Your response should be the lines from the one containing "(248, 268) = (203, 296): turquoise" through the end of the material, copied exactly and with nothing added.

----------------

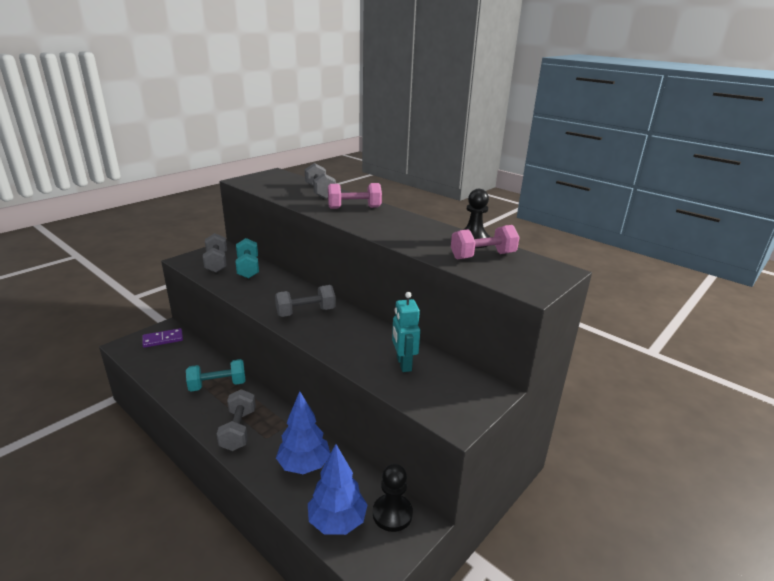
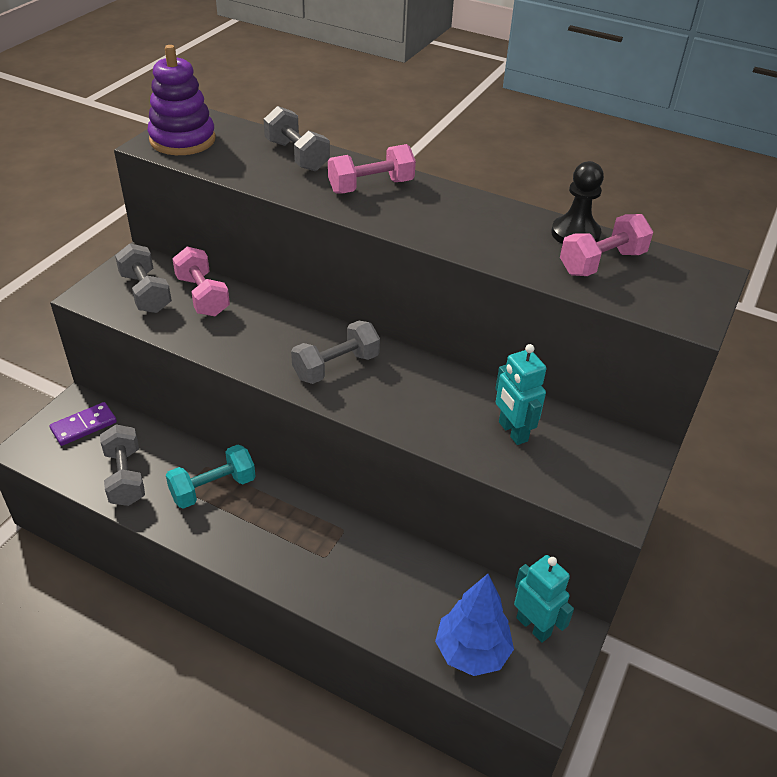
camera: 15 degrees left, 15 degrees up
(238, 430) = (281, 553): grey dumbbell -> grey dumbbell (125, 477)
(248, 268) = (203, 296): turquoise dumbbell -> pink dumbbell
(260, 180) = (182, 140): none -> purple stacking toy
(304, 465) = (395, 585): blue tree -> none
(392, 514) = (533, 626): black pawn -> turquoise robot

----------------

*Finished task*.
(248, 268) = (203, 296): turquoise dumbbell -> pink dumbbell
(260, 180) = (182, 140): none -> purple stacking toy
(304, 465) = (395, 585): blue tree -> none
(392, 514) = (533, 626): black pawn -> turquoise robot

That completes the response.